All pictures are to be skipped; retype only the lines from the top of the entries through the line with "red star: (62, 27) -> (34, 32), moved", both included.

[Stored items from a collection]
____________________
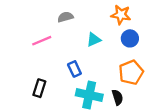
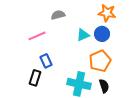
blue circle: (130, 38) -> (102, 34), moved
blue rectangle: (74, 69) -> (46, 61), moved
orange pentagon: (131, 72) -> (100, 61), moved

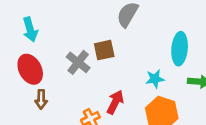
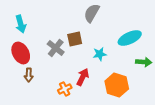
cyan ellipse: (180, 49) -> (130, 38), turned 60
cyan star: (155, 79) -> (100, 54), moved

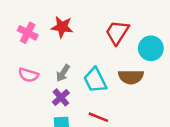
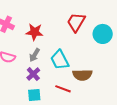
red star: (62, 27) -> (34, 32), moved
brown semicircle: (131, 77) -> (82, 75), moved

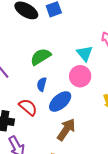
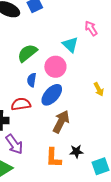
pink circle: (80, 76) -> (55, 67), moved
red semicircle: (28, 107) -> (21, 104), turned -42

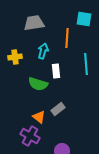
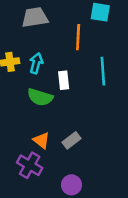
cyan arrow: (43, 51) -> (36, 63), moved
gray rectangle: (58, 109) -> (71, 140), moved

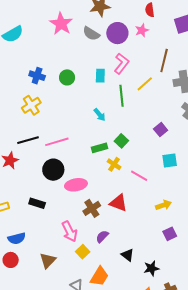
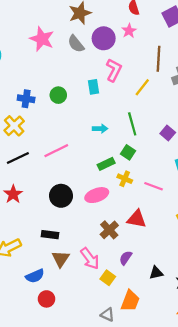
gray semicircle: (91, 34) -> (76, 44), turned 30
green line: (122, 96) -> (132, 124), moved
yellow cross: (31, 105) -> (14, 126), moved
cyan arrow: (100, 115) -> (100, 129), turned -40
black line: (28, 140) -> (18, 158), moved
pink line: (57, 142) -> (56, 151), moved
pink ellipse: (76, 185) -> (97, 195), moved
black triangle: (128, 255) -> (156, 273), turned -40
red circle: (11, 260) -> (47, 299), moved
brown triangle: (48, 260) -> (61, 259), moved

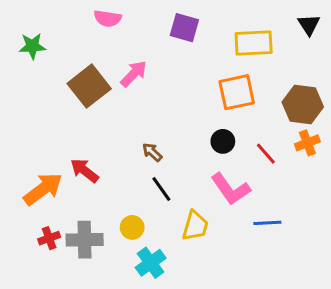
____________________
Task answer:
blue circle: (130, 38) -> (102, 34), moved
blue rectangle: (74, 69) -> (46, 61), moved
orange pentagon: (131, 72) -> (100, 61), moved

cyan ellipse: (180, 49) -> (130, 38), turned 60
cyan star: (155, 79) -> (100, 54), moved

red star: (62, 27) -> (34, 32), moved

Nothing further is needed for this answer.